● Action item: Having located the line with "RELAY1 pin IN1: RX -> 10", print it and each remaining line exactly, stopping at the end of the material and omitting pictures.

● Dataset entries:
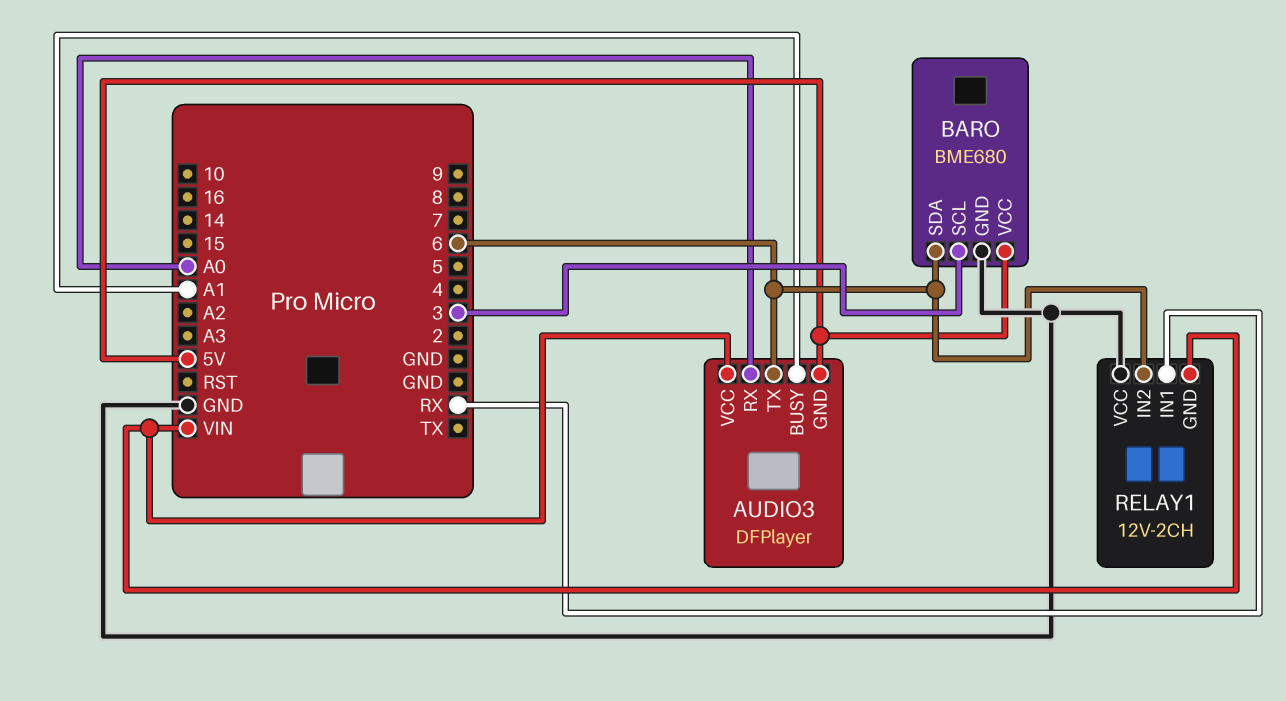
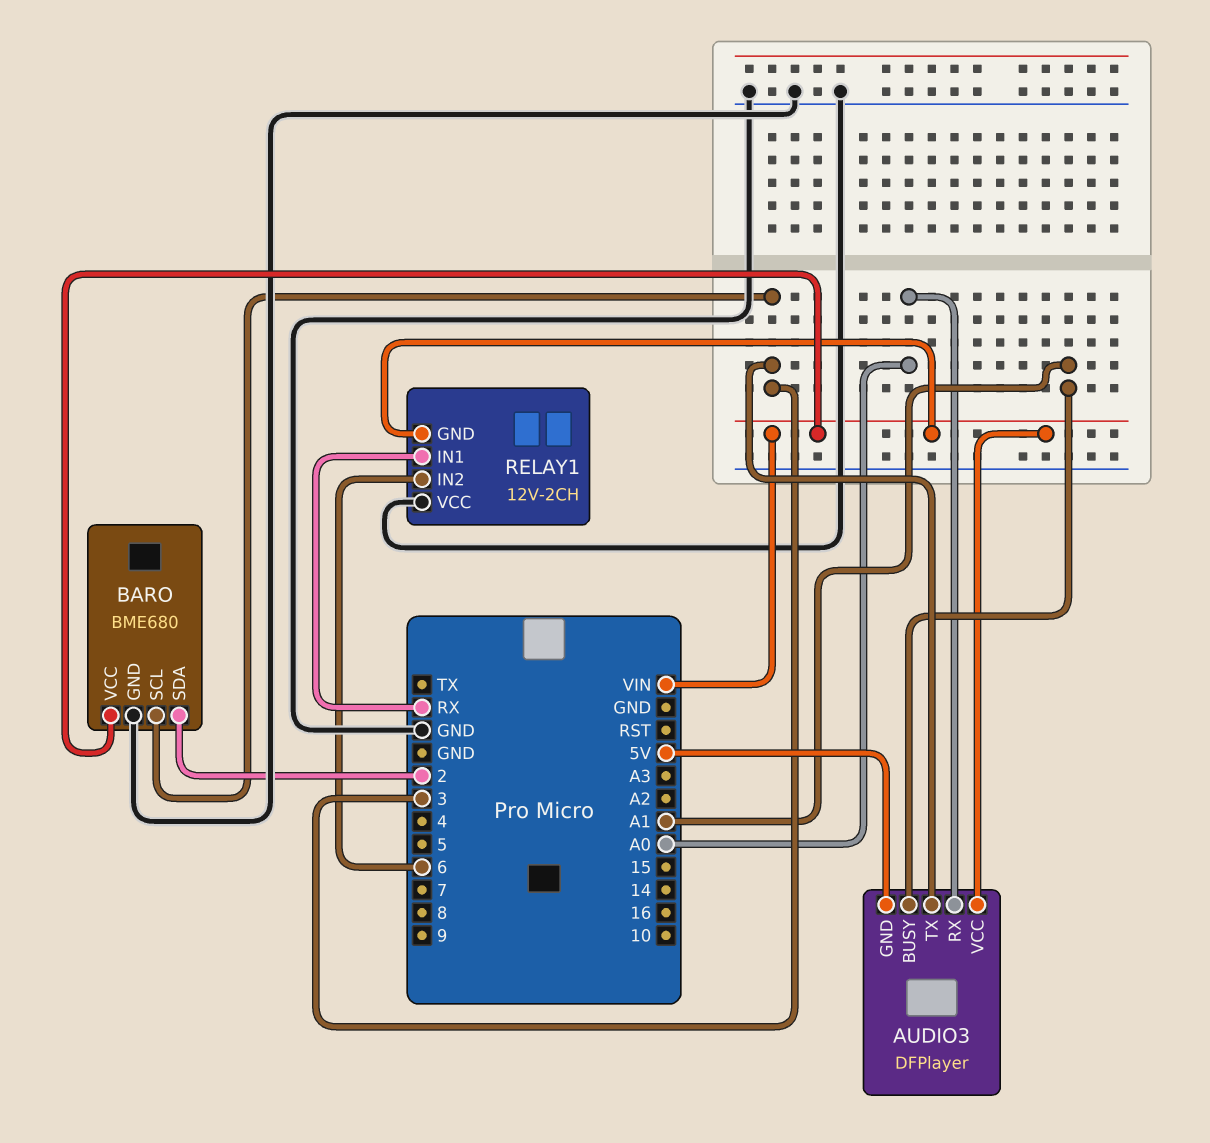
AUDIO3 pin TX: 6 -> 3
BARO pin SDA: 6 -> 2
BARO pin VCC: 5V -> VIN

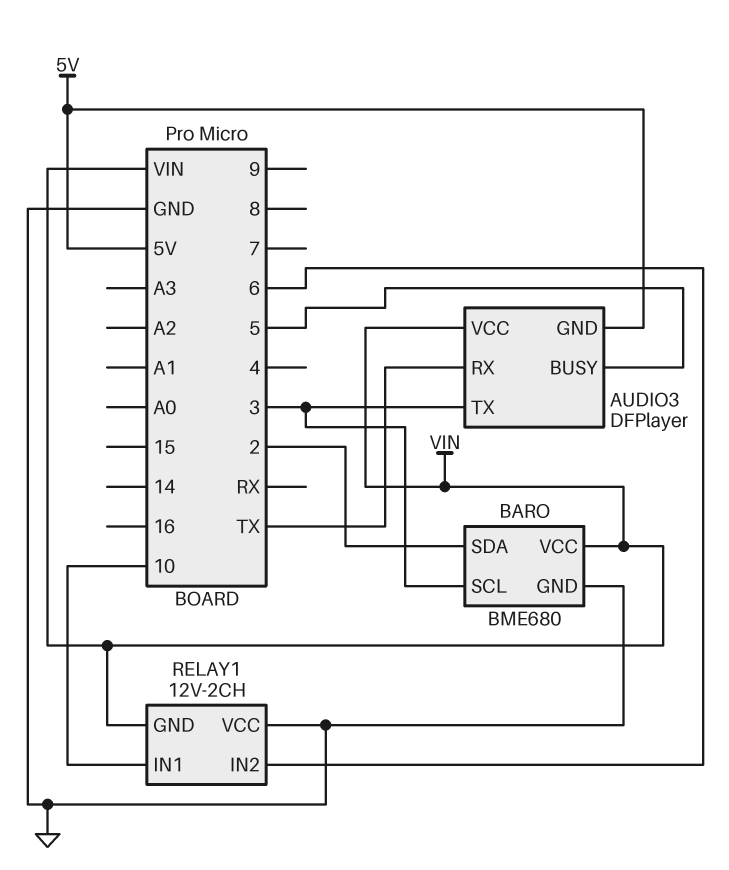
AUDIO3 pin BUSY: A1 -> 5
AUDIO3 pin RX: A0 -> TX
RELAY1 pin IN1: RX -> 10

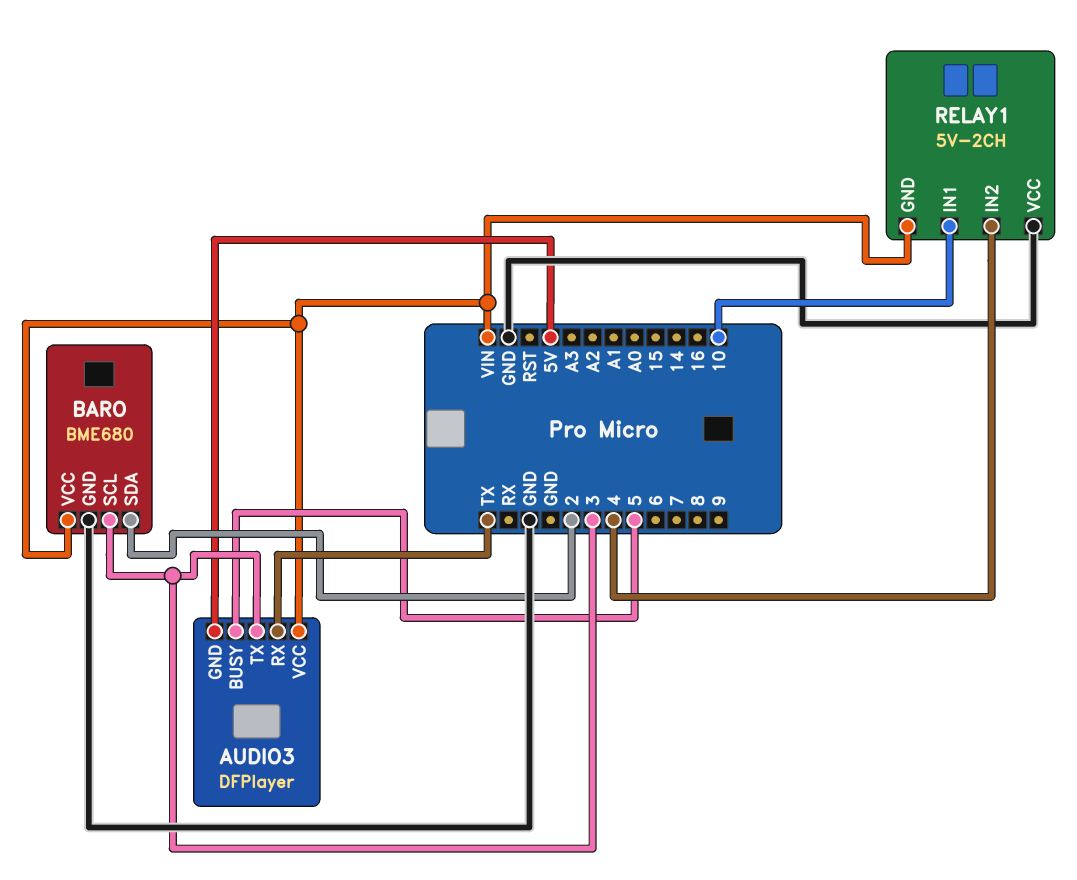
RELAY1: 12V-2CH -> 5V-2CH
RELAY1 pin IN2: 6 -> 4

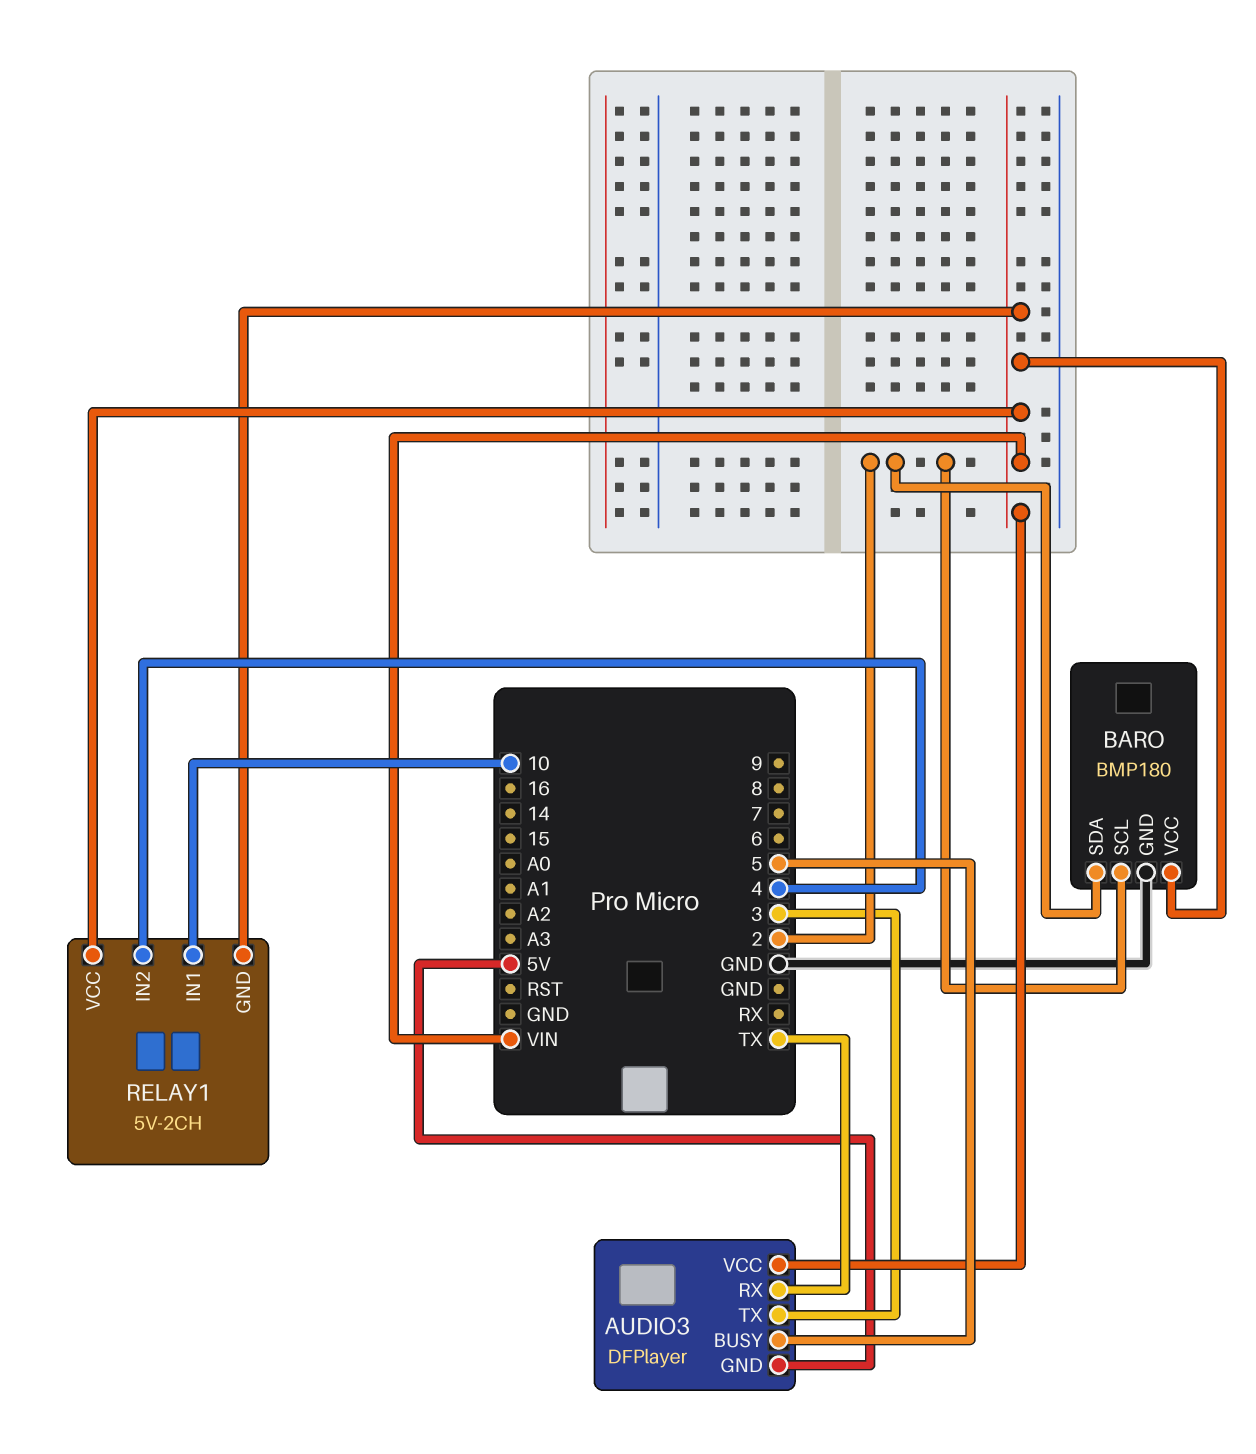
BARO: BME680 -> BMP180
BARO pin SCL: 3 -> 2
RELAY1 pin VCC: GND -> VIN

● Task result:
RELAY1 pin IN1: RX -> 10

RELAY1: 12V-2CH -> 5V-2CH
RELAY1 pin IN2: 6 -> 4

BARO: BME680 -> BMP180
BARO pin SCL: 3 -> 2
RELAY1 pin VCC: GND -> VIN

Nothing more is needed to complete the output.